━━ Dataset content ━━

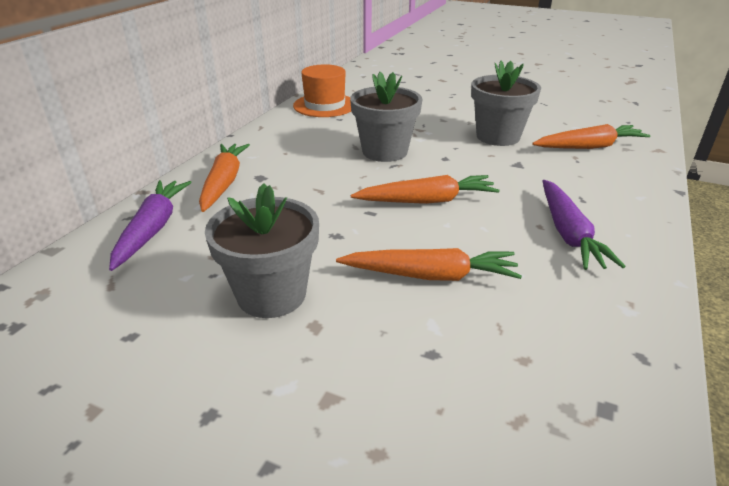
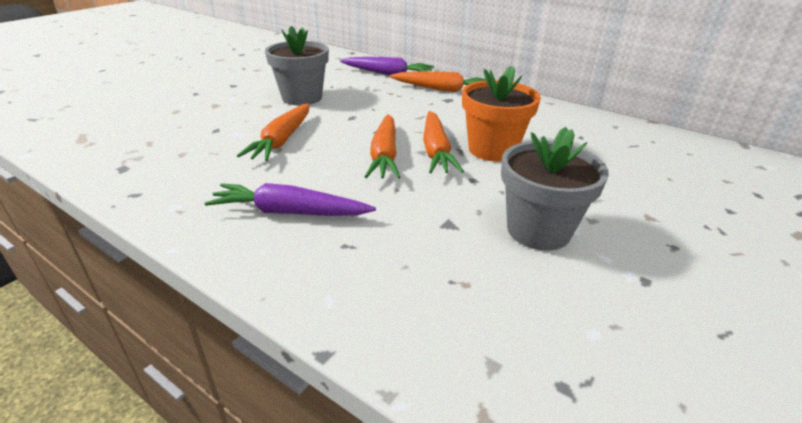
camera: 100 degrees right, 0 degrees up
(324, 105) = (621, 132): orange hat -> none
(384, 151) = (492, 150): grey flower pot -> orange flower pot
(589, 147) = (501, 315): orange carrot -> orange carrot (436, 151)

━━━

Pictures are not part of the copy. Please reproduce the material word for word.

camera: 100 degrees right, 0 degrees up
(324, 105) = (621, 132): orange hat -> none
(384, 151) = (492, 150): grey flower pot -> orange flower pot
(589, 147) = (501, 315): orange carrot -> orange carrot (436, 151)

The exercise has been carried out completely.